[Before-and-after object listings]
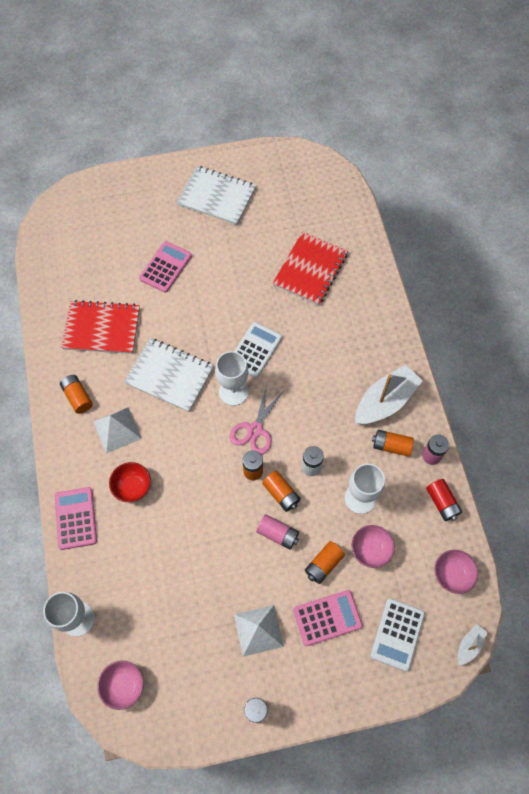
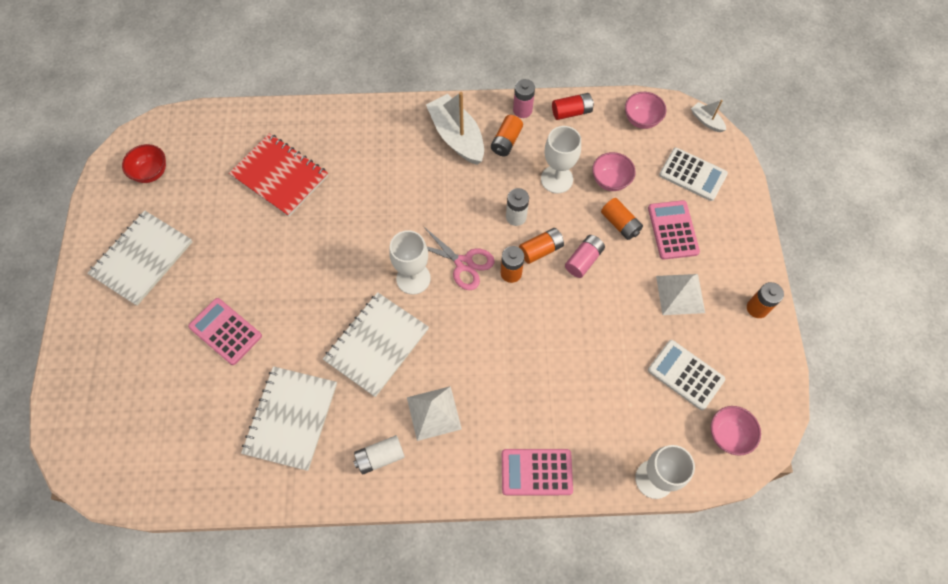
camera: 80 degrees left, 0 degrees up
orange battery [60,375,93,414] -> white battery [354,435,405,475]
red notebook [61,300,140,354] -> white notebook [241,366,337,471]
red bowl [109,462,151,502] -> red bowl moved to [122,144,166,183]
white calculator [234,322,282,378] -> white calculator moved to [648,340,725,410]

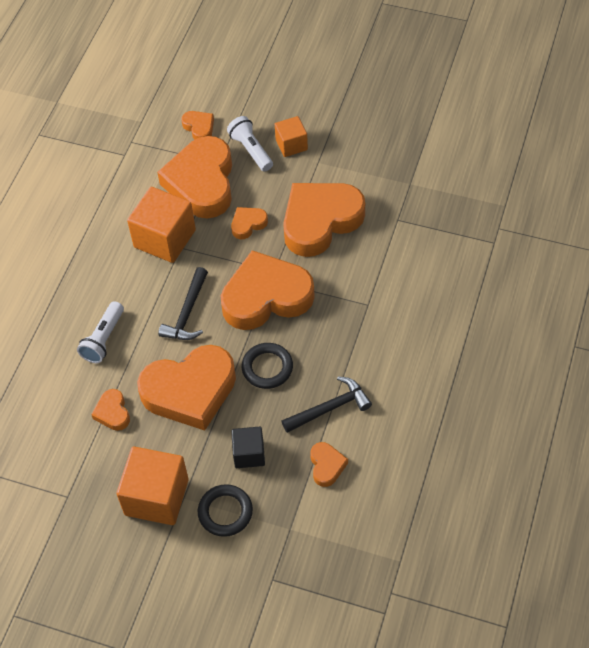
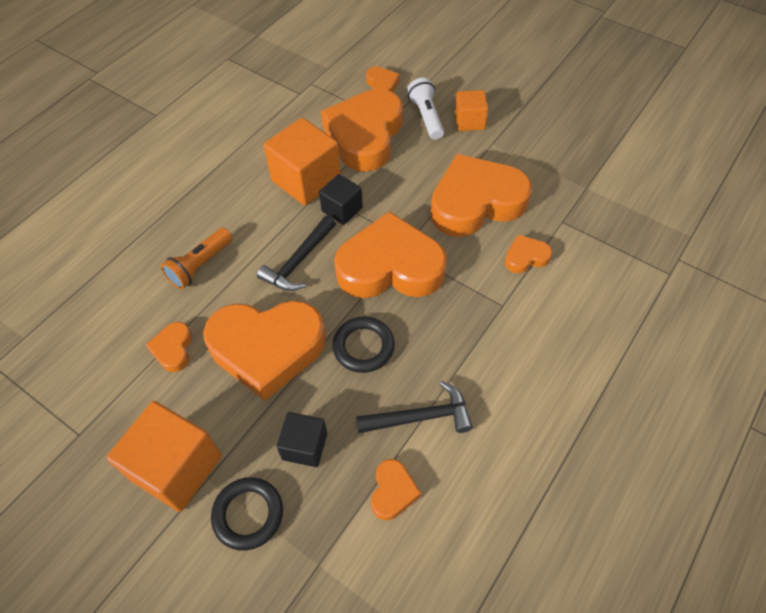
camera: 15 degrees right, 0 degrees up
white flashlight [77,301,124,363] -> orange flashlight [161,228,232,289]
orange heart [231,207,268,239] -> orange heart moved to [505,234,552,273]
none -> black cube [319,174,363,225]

**YOUR OBJECTIVE:**
Starting at the line that contains "camera: 15 degrees right, 0 degrees up", retype each line through the last one in the records, both included, and add nothing.

**ANSWER SPACE:**
camera: 15 degrees right, 0 degrees up
white flashlight [77,301,124,363] -> orange flashlight [161,228,232,289]
orange heart [231,207,268,239] -> orange heart moved to [505,234,552,273]
none -> black cube [319,174,363,225]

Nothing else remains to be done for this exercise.